═══ Provided entries ═══

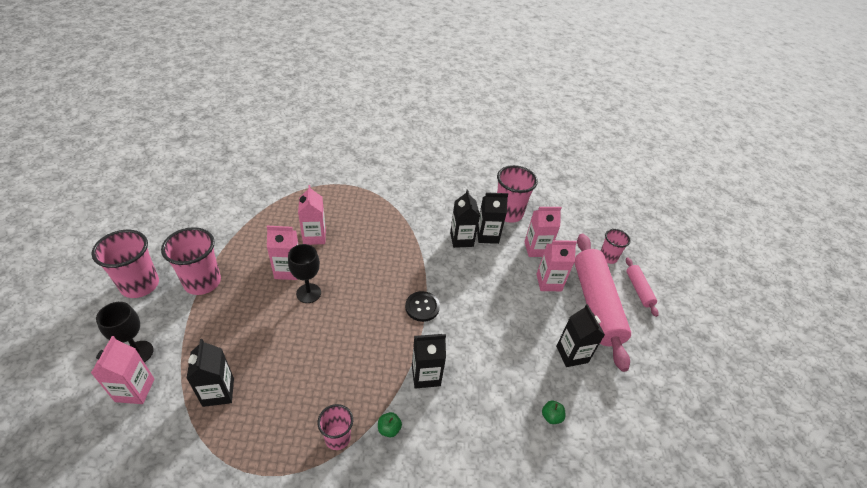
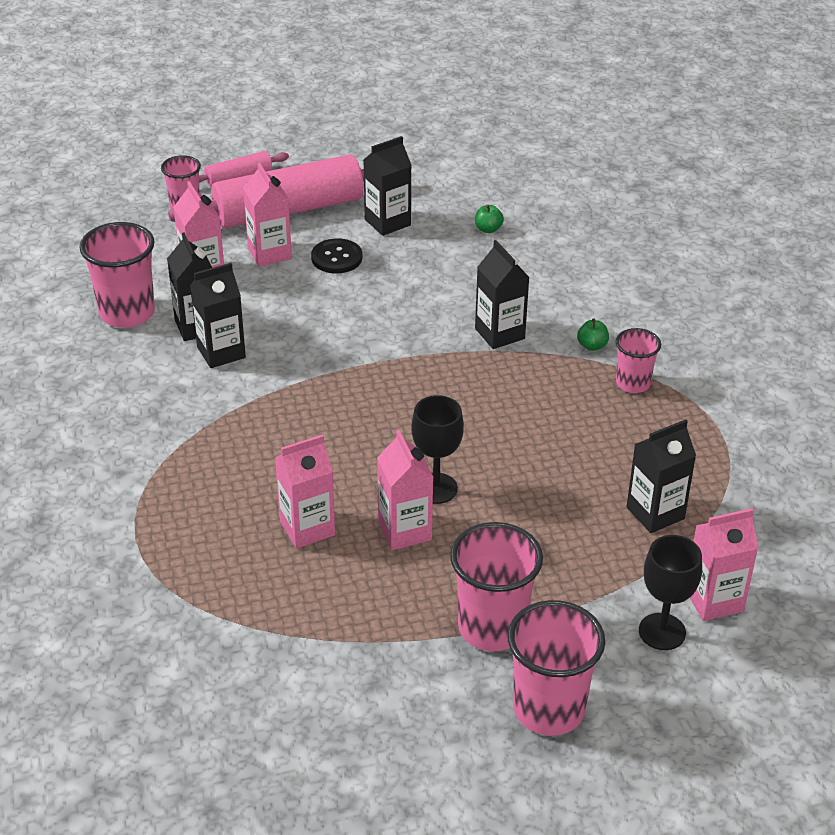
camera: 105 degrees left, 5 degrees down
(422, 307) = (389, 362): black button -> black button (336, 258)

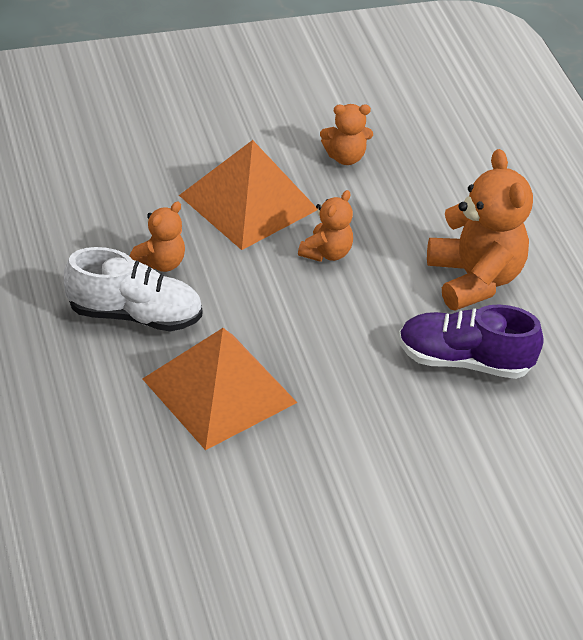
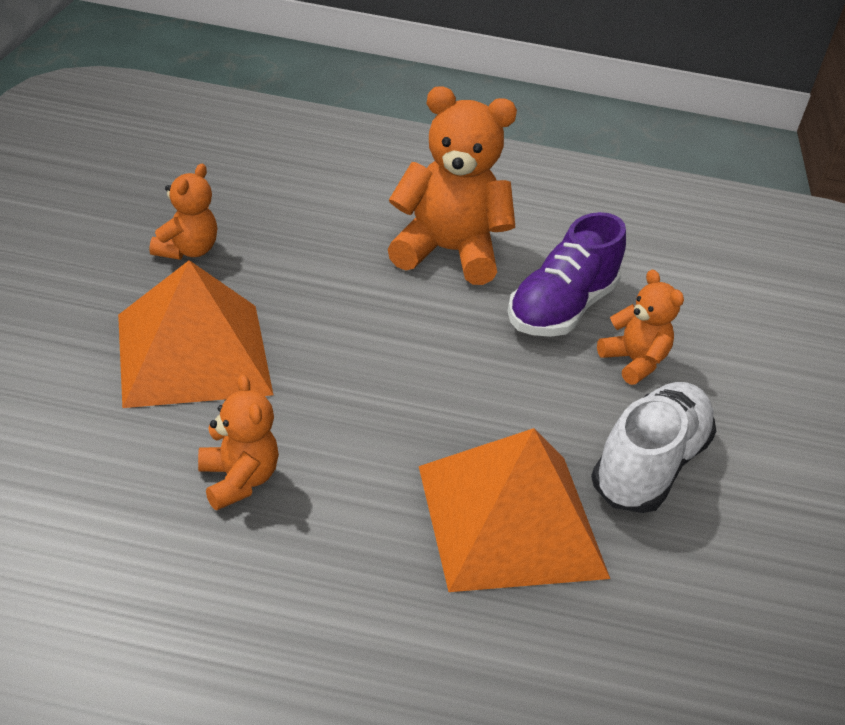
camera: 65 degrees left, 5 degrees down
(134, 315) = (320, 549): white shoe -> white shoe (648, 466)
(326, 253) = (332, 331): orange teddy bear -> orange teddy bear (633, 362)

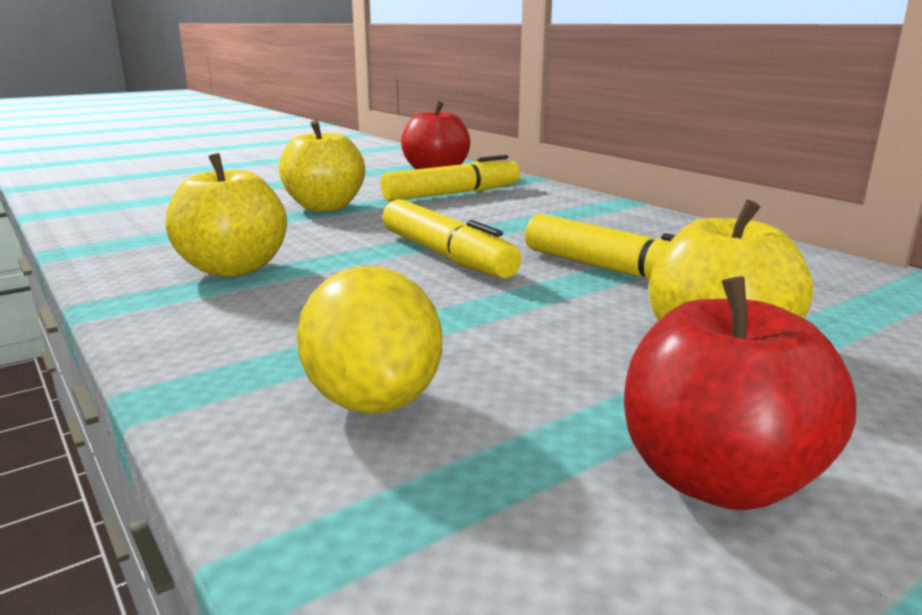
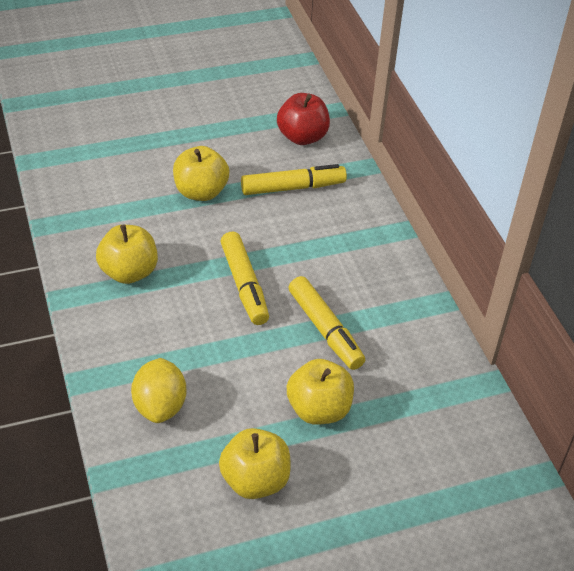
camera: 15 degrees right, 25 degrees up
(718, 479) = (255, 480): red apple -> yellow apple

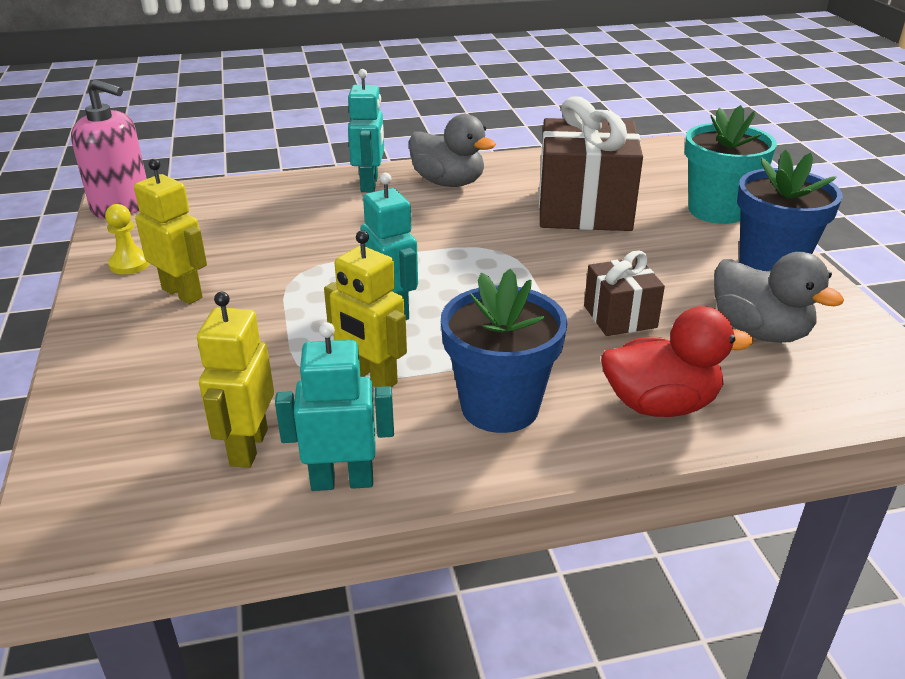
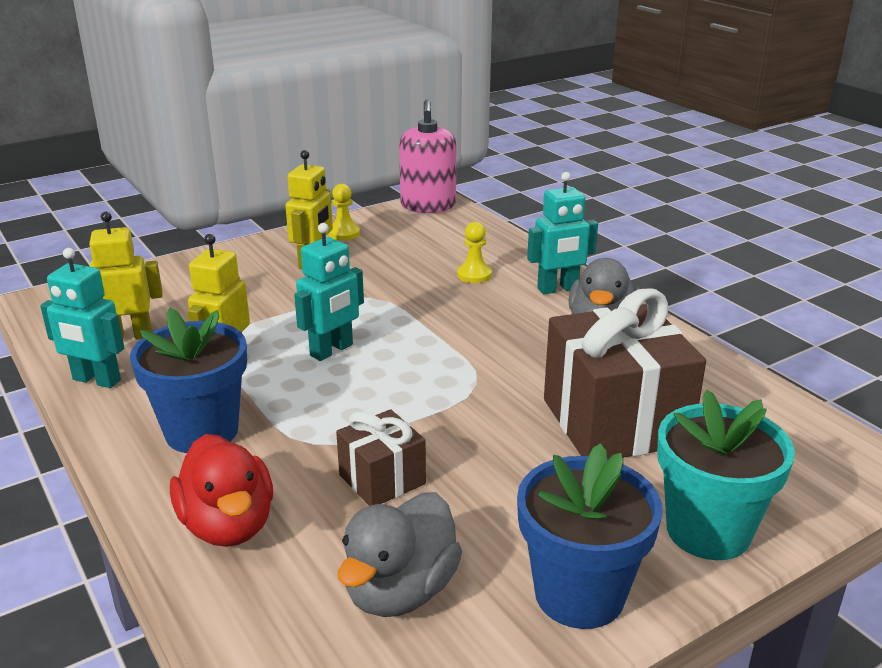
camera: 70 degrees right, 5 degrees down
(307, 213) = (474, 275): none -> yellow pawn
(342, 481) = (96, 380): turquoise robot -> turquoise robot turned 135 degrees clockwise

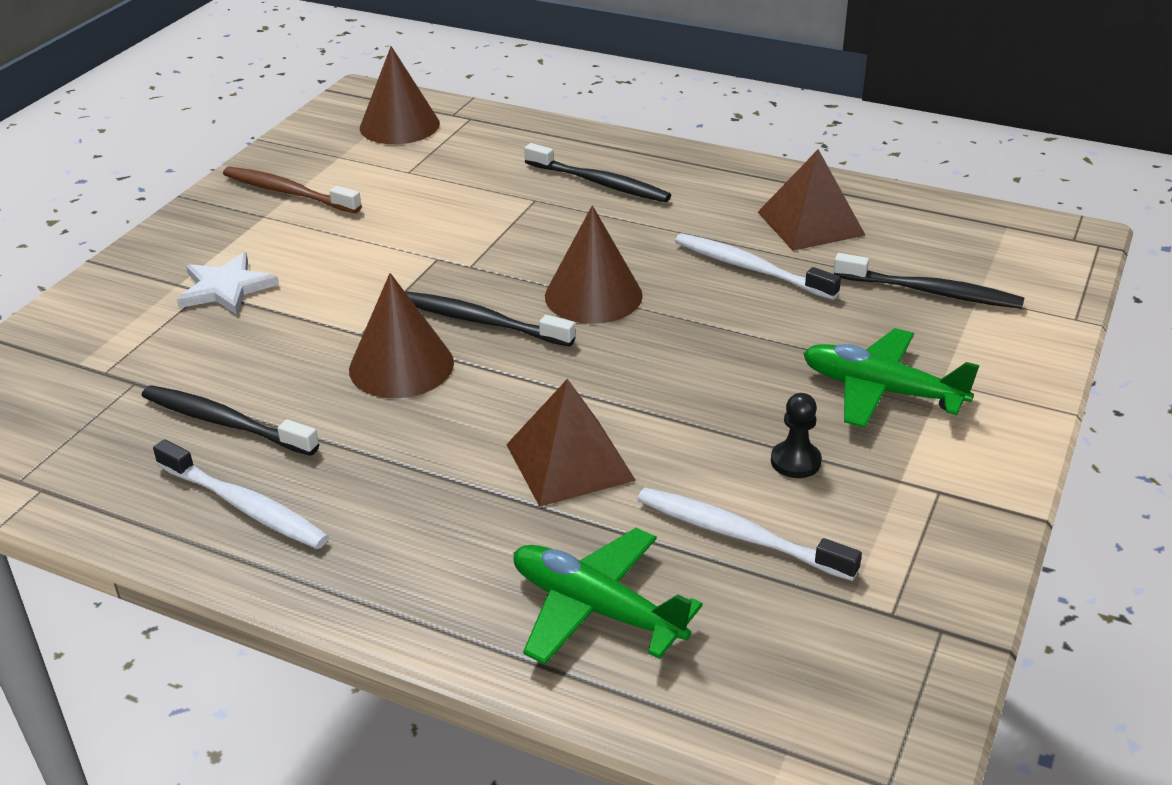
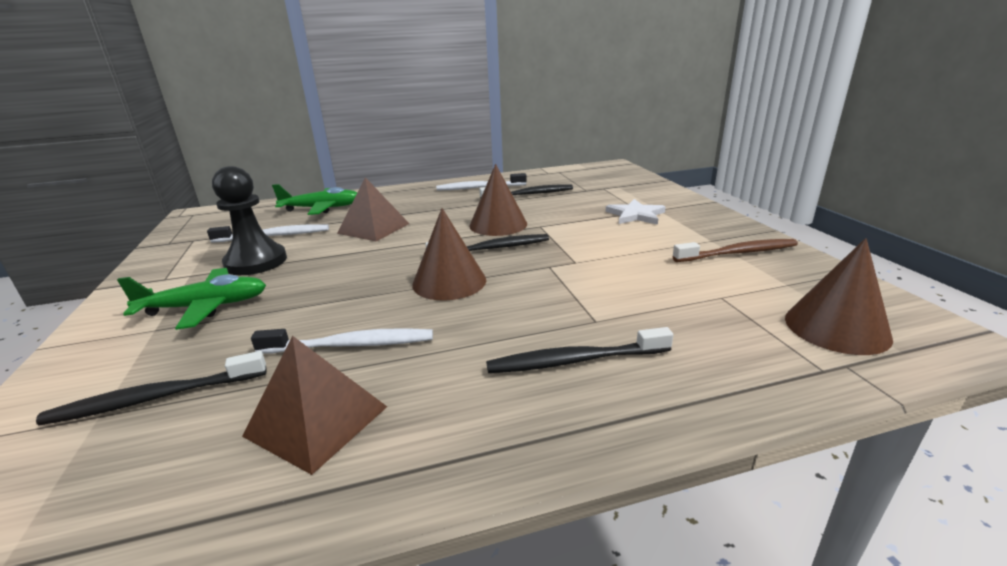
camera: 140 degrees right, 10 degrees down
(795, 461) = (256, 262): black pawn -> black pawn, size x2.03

═══

Leave the pictures out and print the records above exactly as they stand.

Result
camera: 105 degrees left, 5 degrees down
(422, 307) = (389, 362): black button -> black button (336, 258)

camera: 65 degrees left, 5 degrees down
(134, 315) = (320, 549): white shoe -> white shoe (648, 466)
(326, 253) = (332, 331): orange teddy bear -> orange teddy bear (633, 362)

camera: 15 degrees right, 25 degrees up
(718, 479) = (255, 480): red apple -> yellow apple

camera: 70 degrees right, 5 degrees down
(307, 213) = (474, 275): none -> yellow pawn
(342, 481) = (96, 380): turquoise robot -> turquoise robot turned 135 degrees clockwise

camera: 140 degrees right, 10 degrees down
(795, 461) = (256, 262): black pawn -> black pawn, size x2.03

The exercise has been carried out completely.